*** Task inputs Section Begins ***
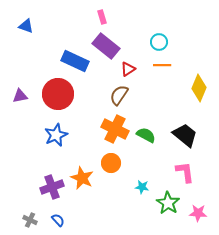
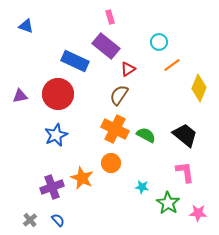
pink rectangle: moved 8 px right
orange line: moved 10 px right; rotated 36 degrees counterclockwise
gray cross: rotated 24 degrees clockwise
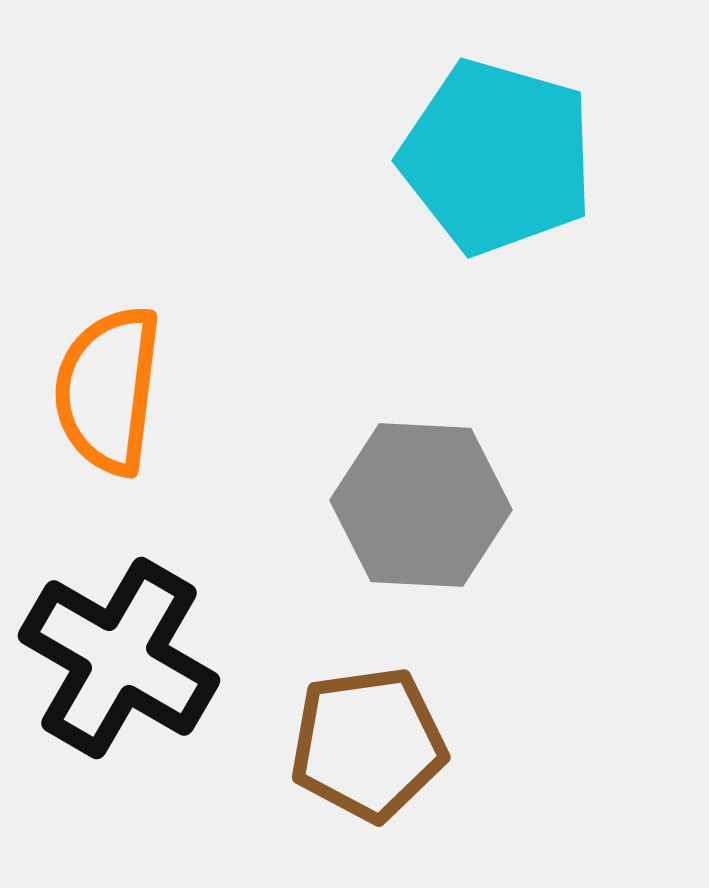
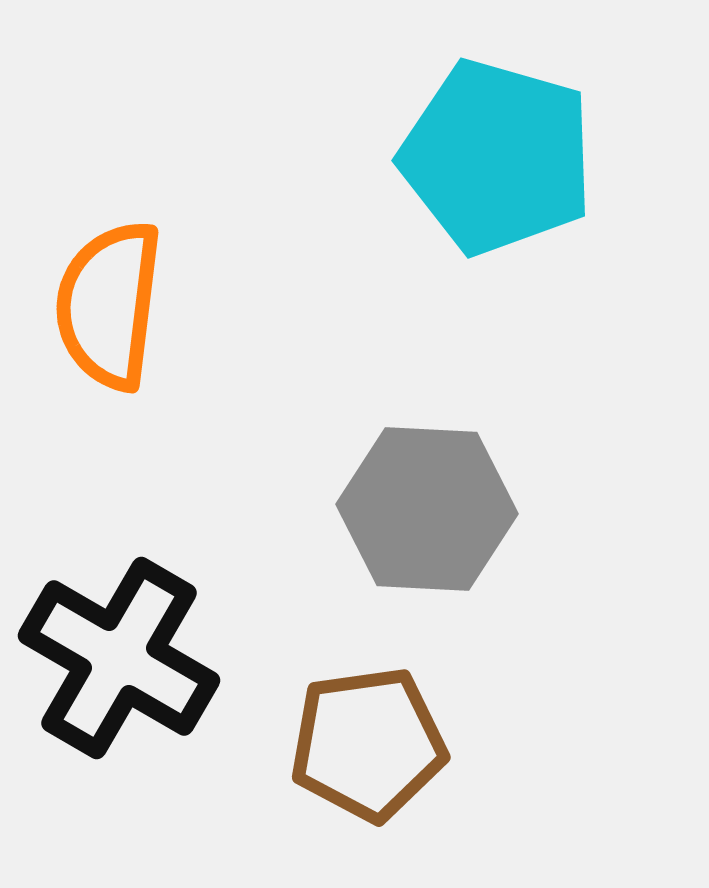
orange semicircle: moved 1 px right, 85 px up
gray hexagon: moved 6 px right, 4 px down
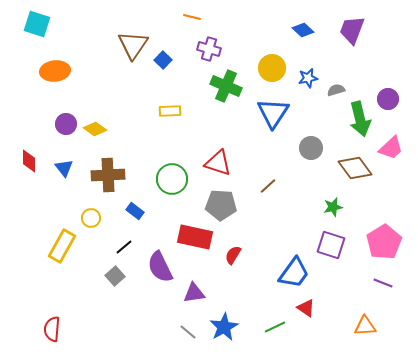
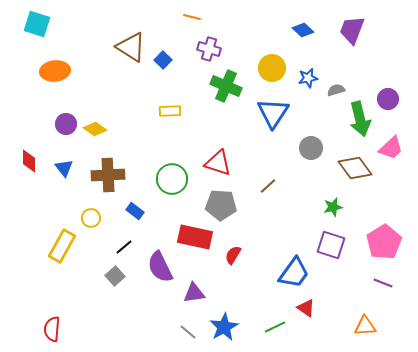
brown triangle at (133, 45): moved 2 px left, 2 px down; rotated 32 degrees counterclockwise
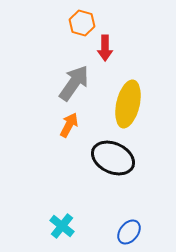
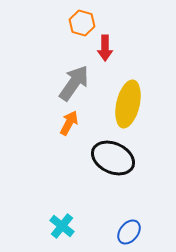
orange arrow: moved 2 px up
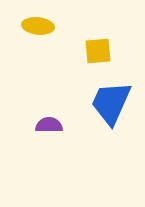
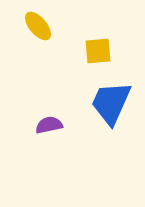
yellow ellipse: rotated 44 degrees clockwise
purple semicircle: rotated 12 degrees counterclockwise
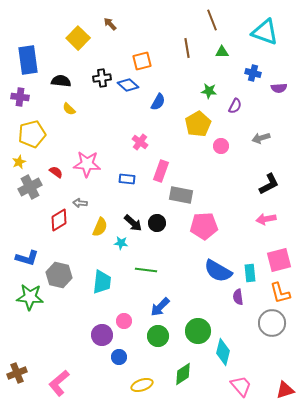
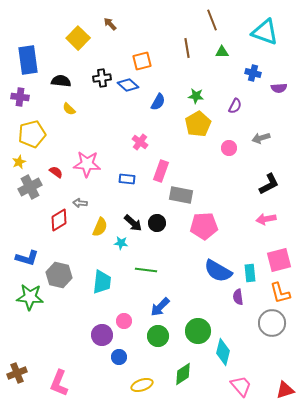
green star at (209, 91): moved 13 px left, 5 px down
pink circle at (221, 146): moved 8 px right, 2 px down
pink L-shape at (59, 383): rotated 28 degrees counterclockwise
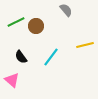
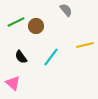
pink triangle: moved 1 px right, 3 px down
*** Task inputs Section Ends ***
▶ **Task goal**:
Output every entry above exactly as written, but omit the pictures.

▶ **Exercise response**:
pink rectangle: moved 8 px right
orange line: moved 10 px right; rotated 36 degrees counterclockwise
gray cross: rotated 24 degrees clockwise
orange semicircle: moved 1 px right, 85 px up
gray hexagon: moved 6 px right, 4 px down
brown triangle at (133, 45): moved 2 px left, 2 px down; rotated 32 degrees counterclockwise
orange arrow: moved 2 px up
yellow ellipse: rotated 44 degrees clockwise
purple semicircle: rotated 12 degrees counterclockwise
green star at (209, 91): moved 13 px left, 5 px down
pink circle at (221, 146): moved 8 px right, 2 px down
pink L-shape at (59, 383): rotated 28 degrees counterclockwise
pink triangle: moved 1 px right, 3 px down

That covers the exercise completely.